Work to be completed
The response should consist of the data below, copied exactly, with no pictures in it.

Data section
········
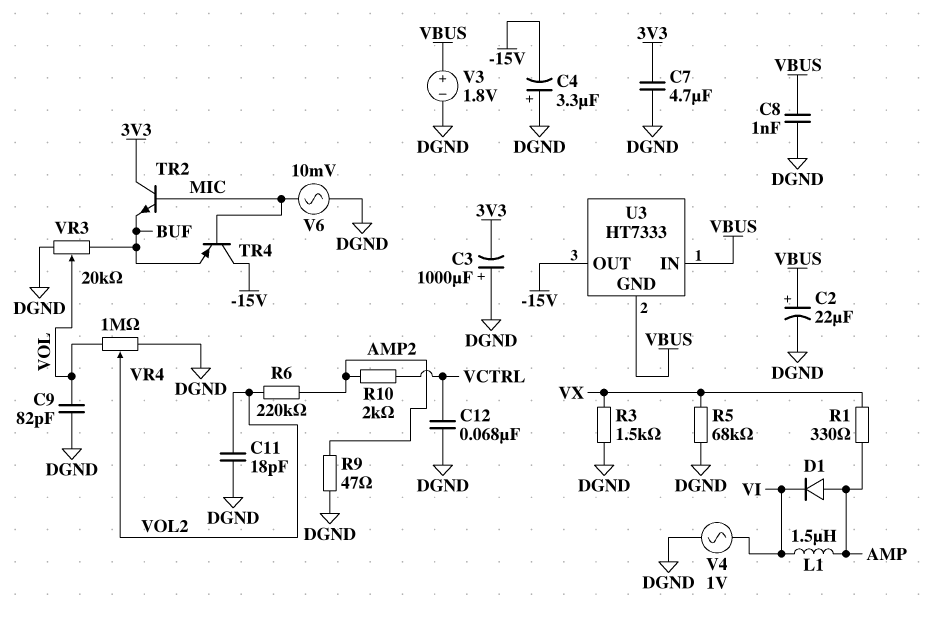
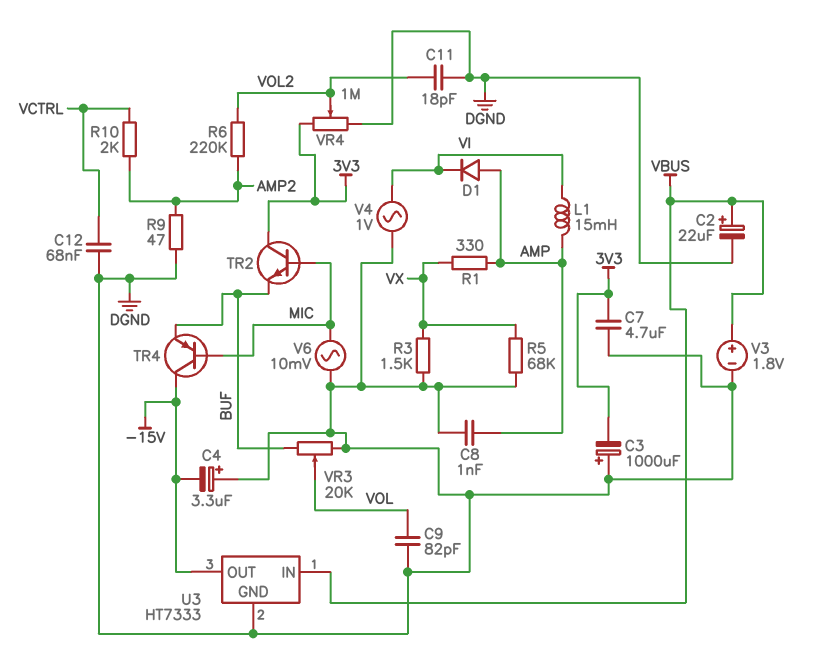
C8: 1nF (DGND, VBUS) -> 1nF (AMP, DGND)
L1: 1.5uH (AMP, VI) -> 15mH (AMP, VI)
U3 pin GND: VBUS -> DGND
VR4: 1M (DGND, VOL, wiper VOL2) -> 1M (3V3, DGND, wiper VOL2)

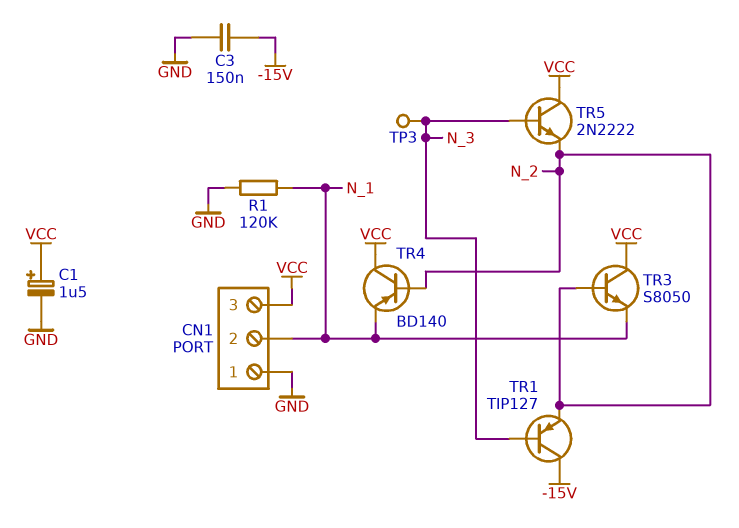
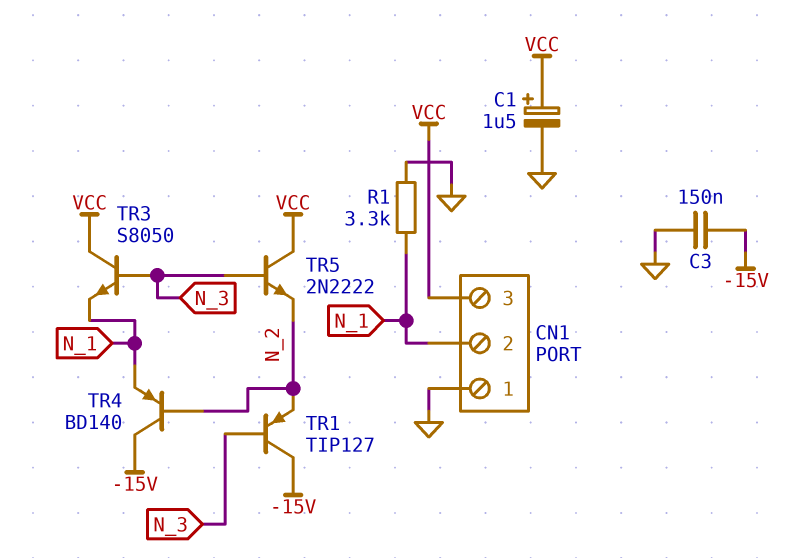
R1: 120k (GND, N_1) -> 3.3k (GND, N_1)
TP3: test point (N_3) -> none
TR3: NPN S8050 (B N_2, C VCC, E N_1) -> NPN S8050 (B N_3, C VCC, E N_1)
TR4: PNP BD140 (B N_2, C VCC, E N_1) -> PNP BD140 (B N_2, C -15V, E N_1)

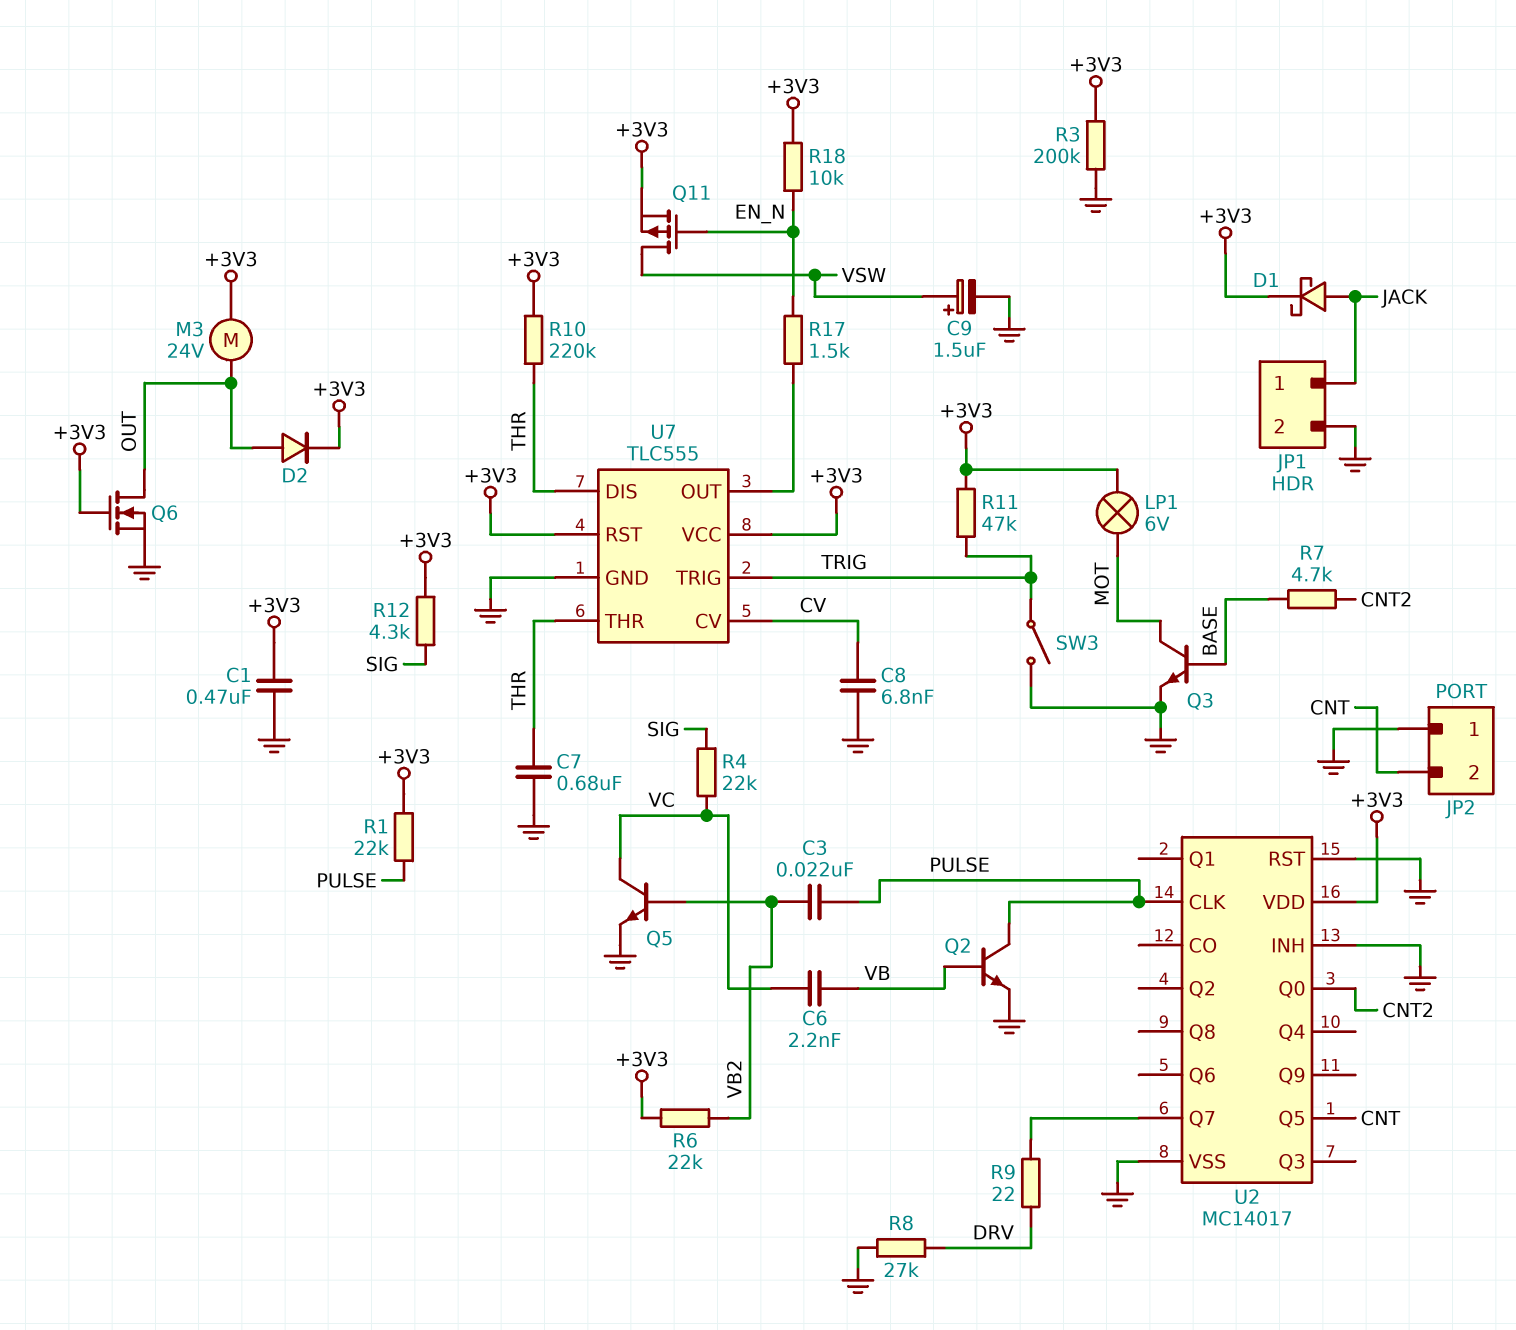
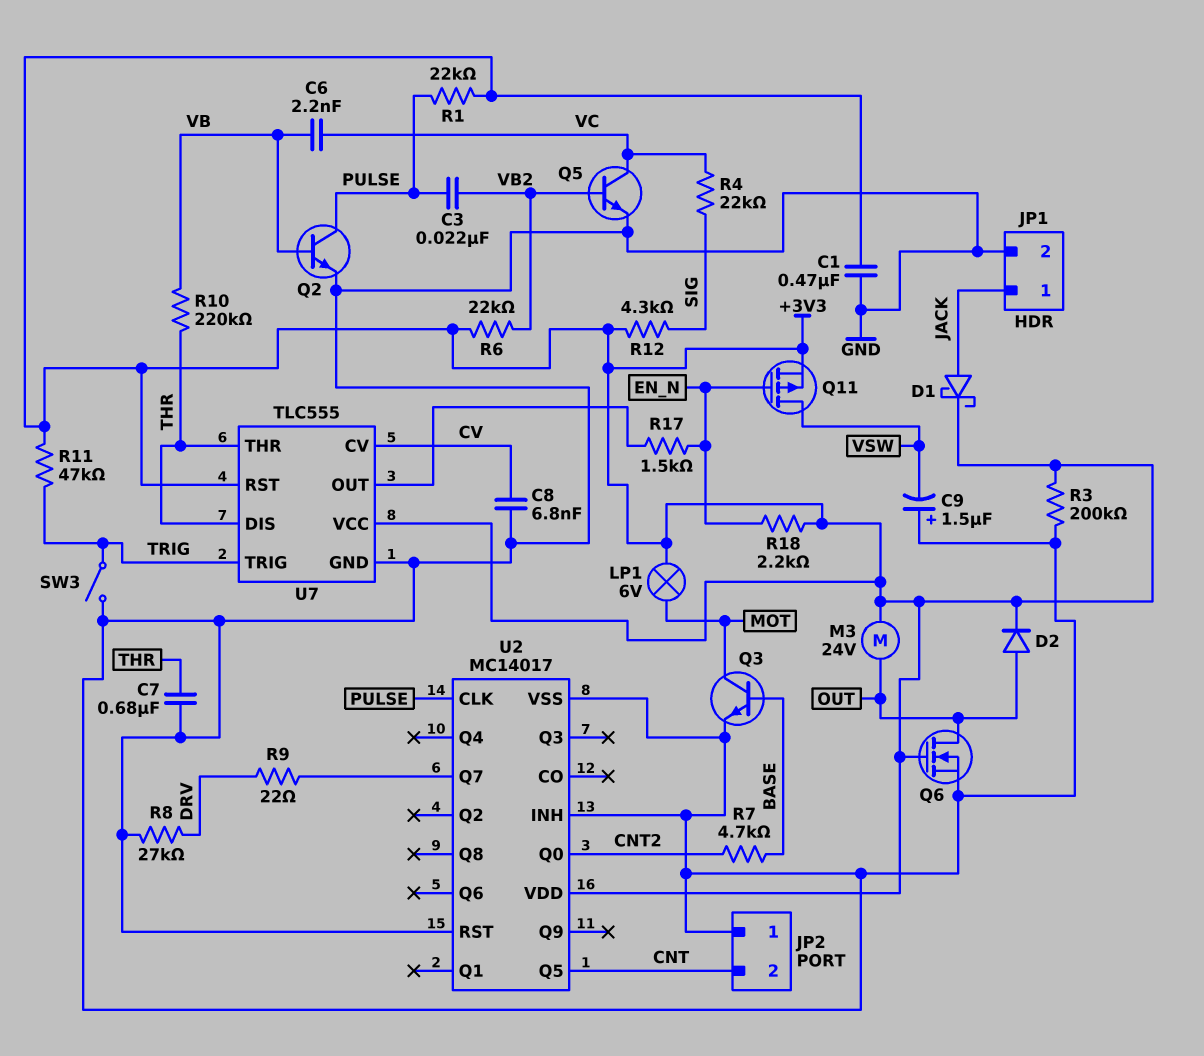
C9: 1.5uF (plus VSW, minus GND) -> 1.5uF (plus GND, minus VSW)
R10: 220k (+3V3, THR) -> 220k (THR, VB)
R18: 10k (+3V3, EN_N) -> 2.2k (+3V3, EN_N)

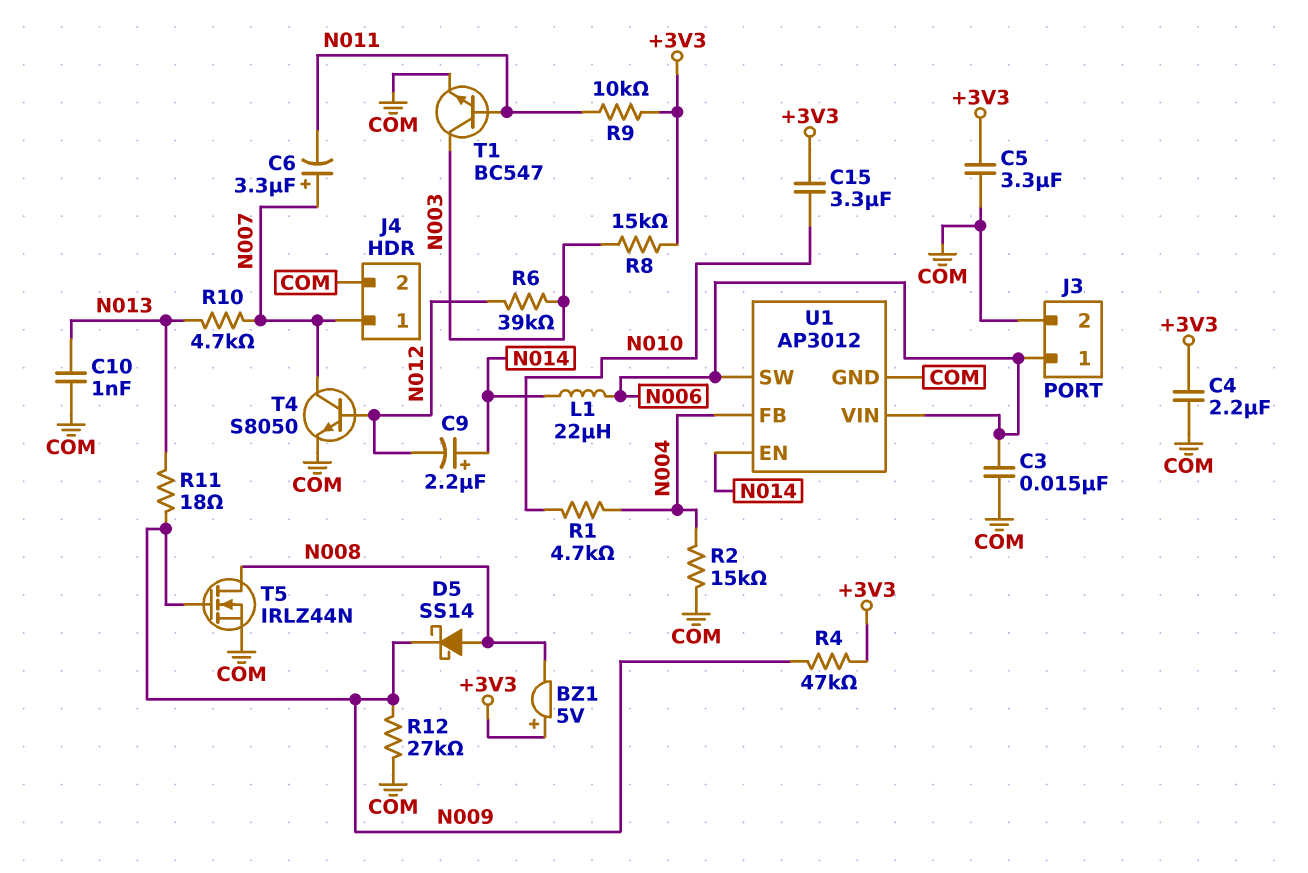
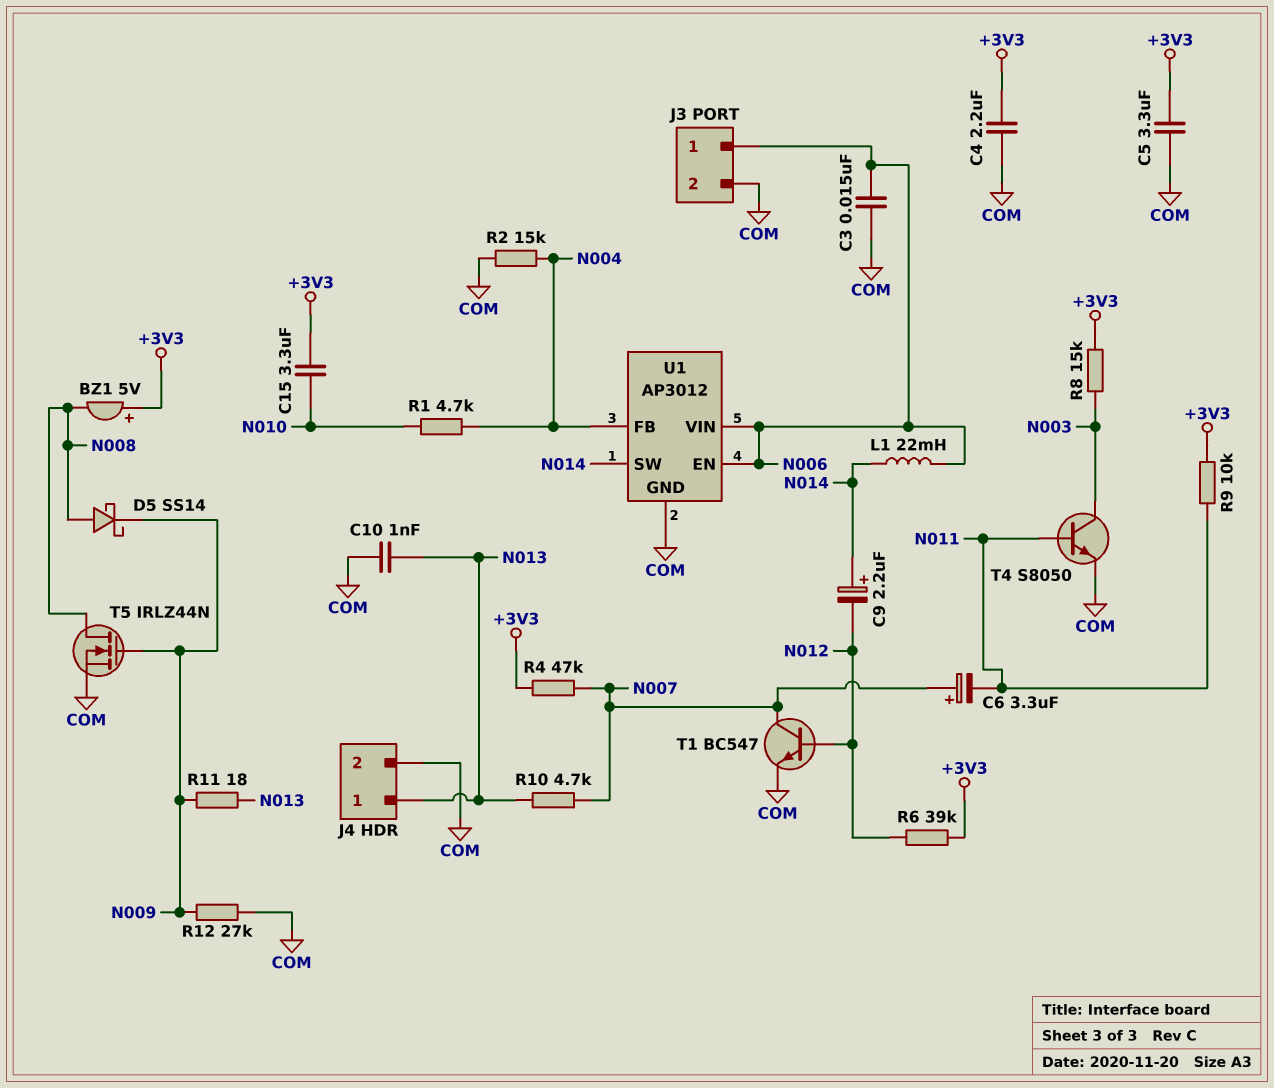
J4 pin 1: N007 -> N013
L1: 22uH (N006, N014) -> 22mH (N006, N014)
R4: 47k (+3V3, N009) -> 47k (+3V3, N007)
R6: 39k (N003, N012) -> 39k (+3V3, N012)
T1: NPN BC547 (B N011, C N003, E COM) -> NPN BC547 (B N012, C N007, E COM)
T4: NPN S8050 (B N012, C N007, E COM) -> NPN S8050 (B N011, C N003, E COM)
U1 pin EN: N014 -> N006
U1 pin SW: N006 -> N014

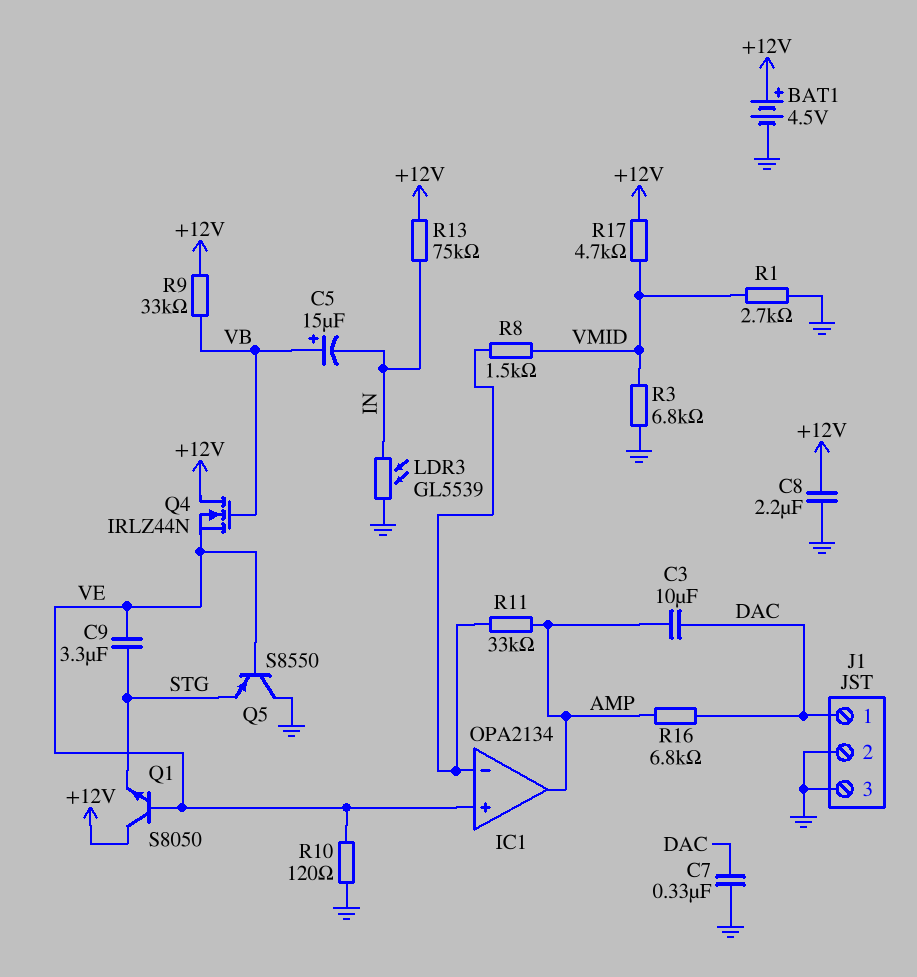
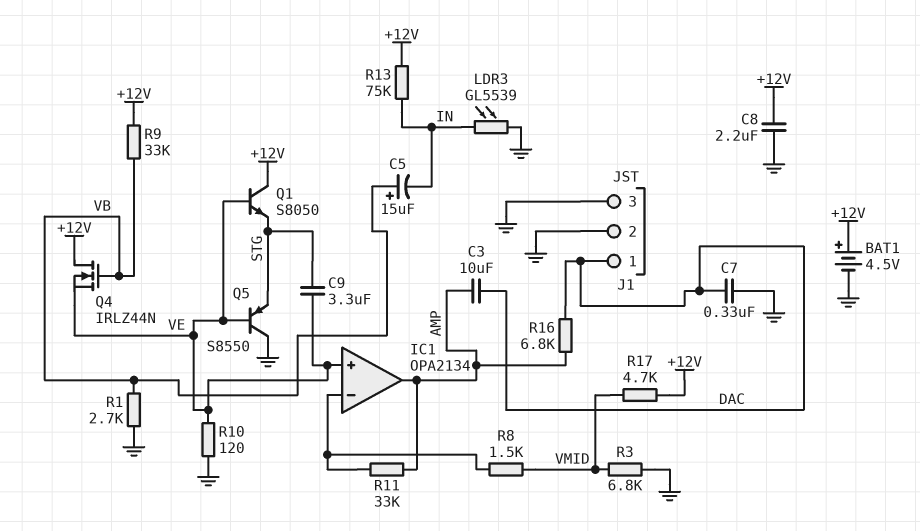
R1: 2.7k (GND, VMID) -> 2.7k (GND, VB)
········
Task result
C8: 1nF (DGND, VBUS) -> 1nF (AMP, DGND)
L1: 1.5uH (AMP, VI) -> 15mH (AMP, VI)
U3 pin GND: VBUS -> DGND
VR4: 1M (DGND, VOL, wiper VOL2) -> 1M (3V3, DGND, wiper VOL2)

R1: 120k (GND, N_1) -> 3.3k (GND, N_1)
TP3: test point (N_3) -> none
TR3: NPN S8050 (B N_2, C VCC, E N_1) -> NPN S8050 (B N_3, C VCC, E N_1)
TR4: PNP BD140 (B N_2, C VCC, E N_1) -> PNP BD140 (B N_2, C -15V, E N_1)

C9: 1.5uF (plus VSW, minus GND) -> 1.5uF (plus GND, minus VSW)
R10: 220k (+3V3, THR) -> 220k (THR, VB)
R18: 10k (+3V3, EN_N) -> 2.2k (+3V3, EN_N)

J4 pin 1: N007 -> N013
L1: 22uH (N006, N014) -> 22mH (N006, N014)
R4: 47k (+3V3, N009) -> 47k (+3V3, N007)
R6: 39k (N003, N012) -> 39k (+3V3, N012)
T1: NPN BC547 (B N011, C N003, E COM) -> NPN BC547 (B N012, C N007, E COM)
T4: NPN S8050 (B N012, C N007, E COM) -> NPN S8050 (B N011, C N003, E COM)
U1 pin EN: N014 -> N006
U1 pin SW: N006 -> N014

R1: 2.7k (GND, VMID) -> 2.7k (GND, VB)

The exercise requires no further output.